Aim of the task: Please print, exactly, only the lines in the entries below from the line that has "to (101 188)" through the line that has "- turquoise toy truck (125 140)". Pictures don't go in.

[Before-and-after object lists]
*** Block opens ***

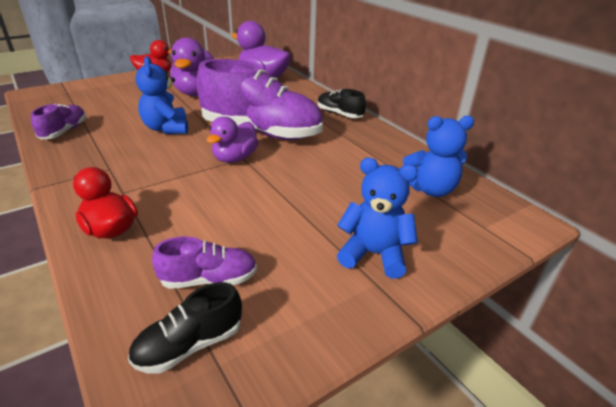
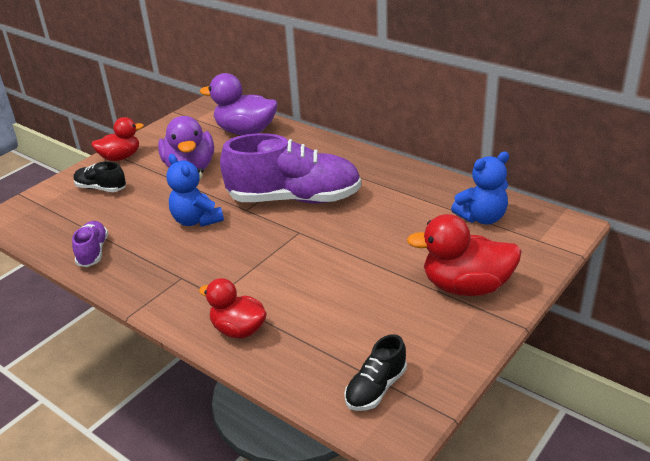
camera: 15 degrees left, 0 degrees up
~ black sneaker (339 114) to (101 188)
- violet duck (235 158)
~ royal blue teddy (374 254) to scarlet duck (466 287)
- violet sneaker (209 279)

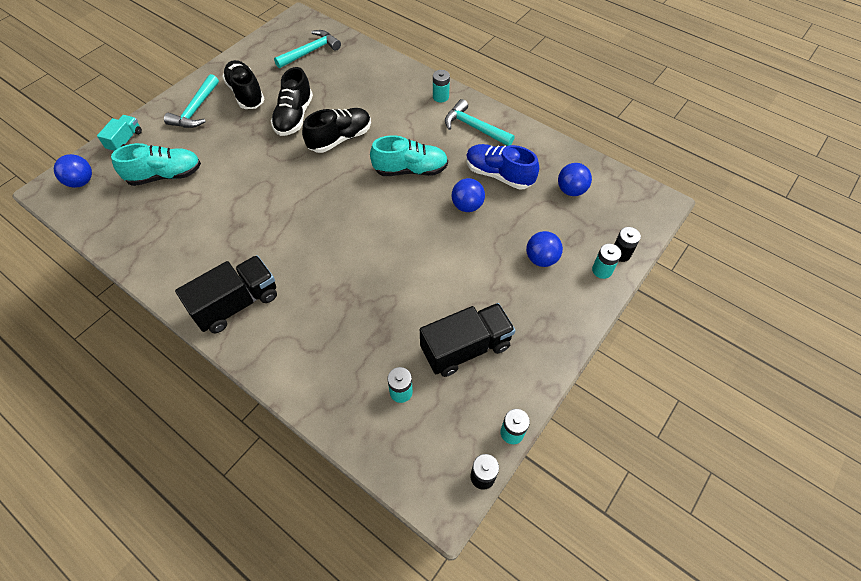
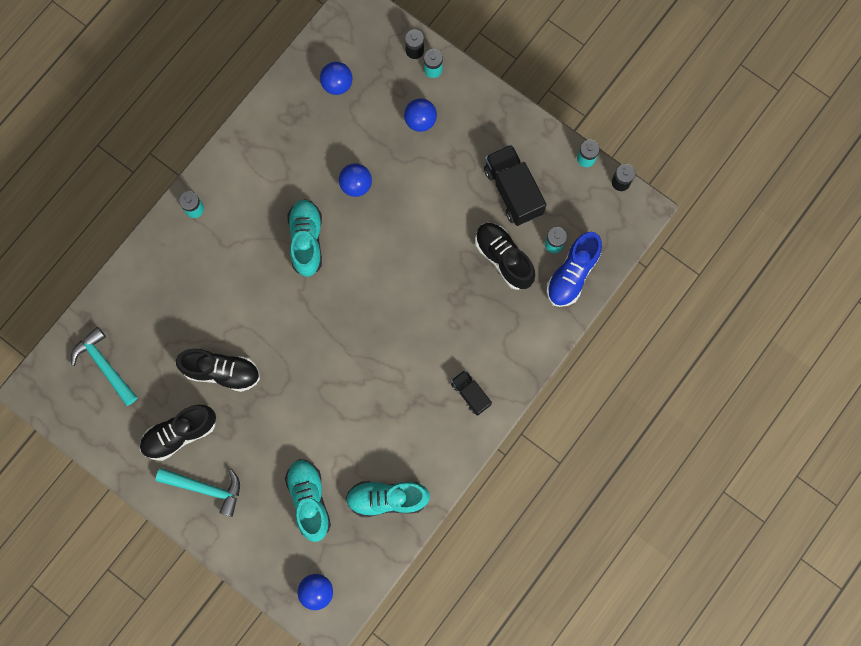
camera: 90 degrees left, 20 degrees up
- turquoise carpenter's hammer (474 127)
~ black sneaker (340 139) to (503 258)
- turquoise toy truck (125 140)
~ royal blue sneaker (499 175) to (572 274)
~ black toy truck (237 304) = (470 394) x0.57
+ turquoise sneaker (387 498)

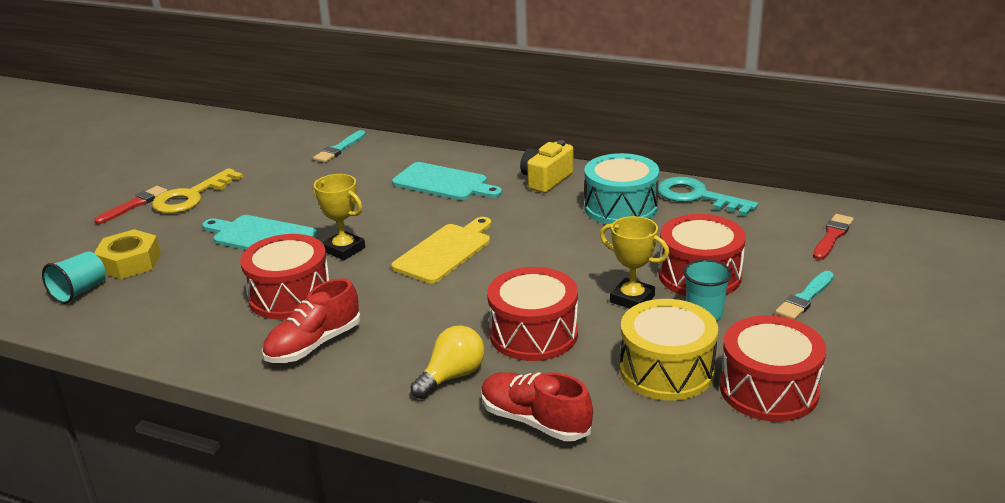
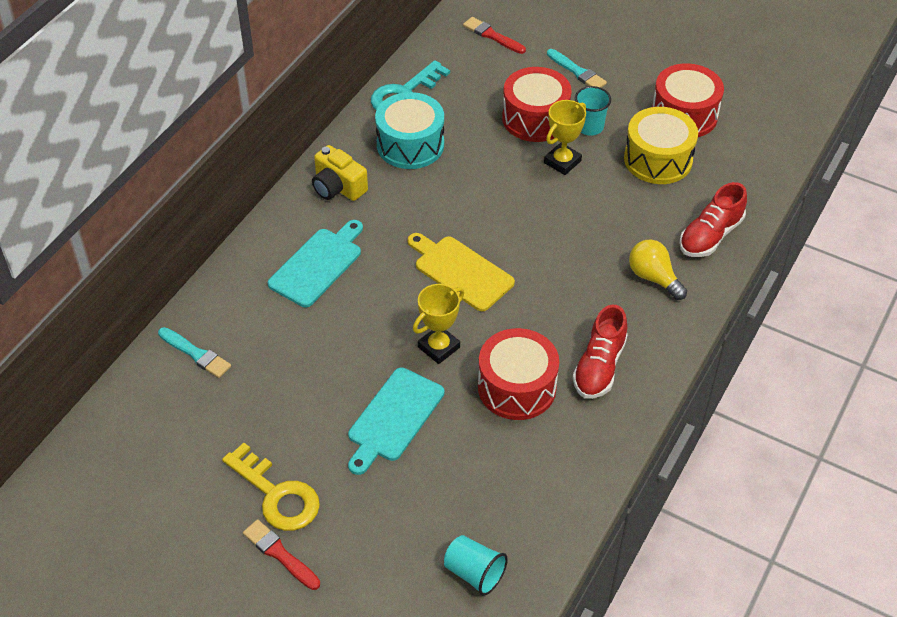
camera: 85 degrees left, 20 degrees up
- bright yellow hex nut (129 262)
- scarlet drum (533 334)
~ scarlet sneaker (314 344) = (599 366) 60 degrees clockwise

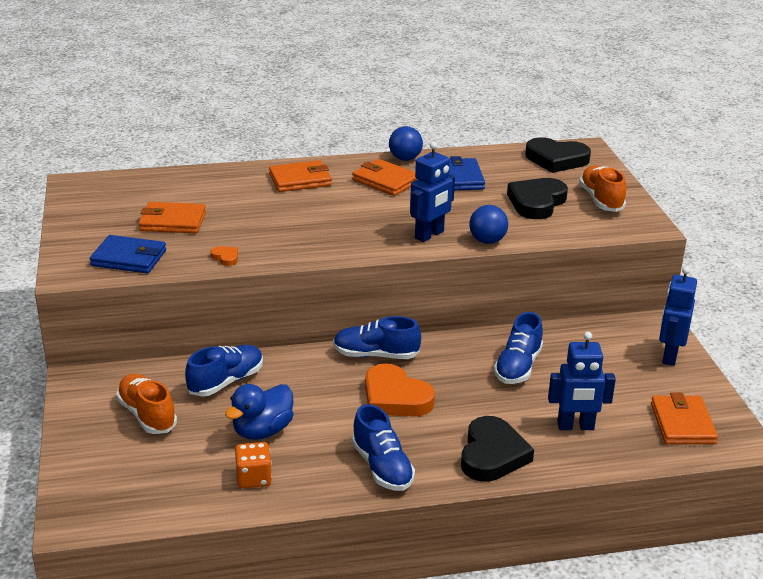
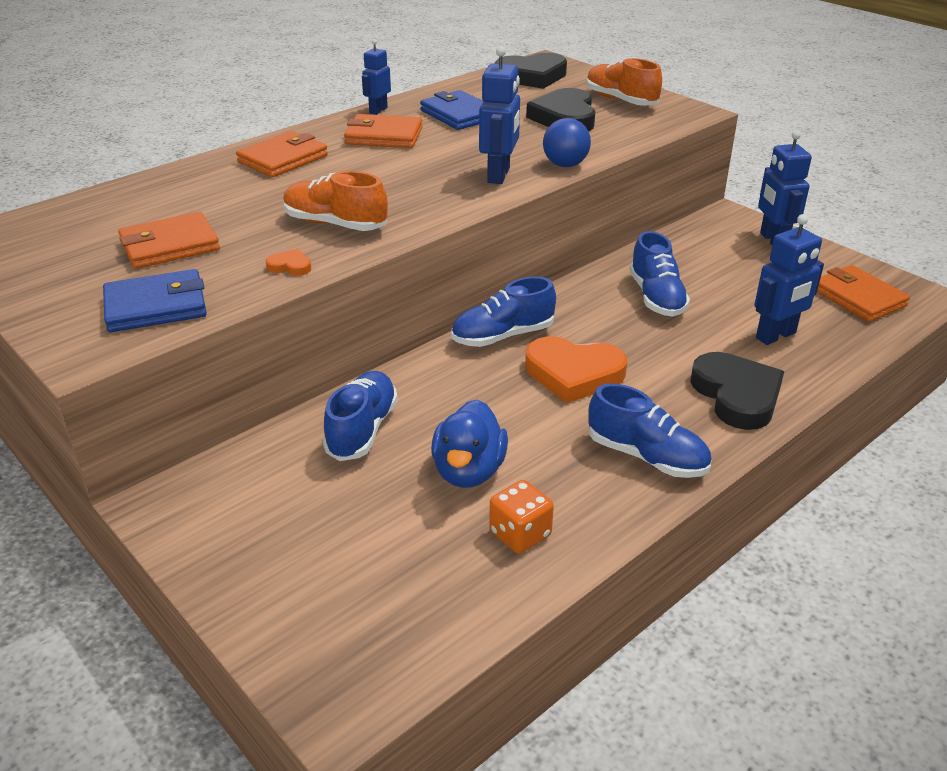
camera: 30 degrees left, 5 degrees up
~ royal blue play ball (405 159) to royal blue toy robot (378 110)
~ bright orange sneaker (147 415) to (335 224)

*** Block closes ***

Written response:
~ black sneaker (339 114) to (101 188)
- violet duck (235 158)
~ royal blue teddy (374 254) to scarlet duck (466 287)
- violet sneaker (209 279)

camera: 90 degrees left, 20 degrees up
- turquoise carpenter's hammer (474 127)
~ black sneaker (340 139) to (503 258)
- turquoise toy truck (125 140)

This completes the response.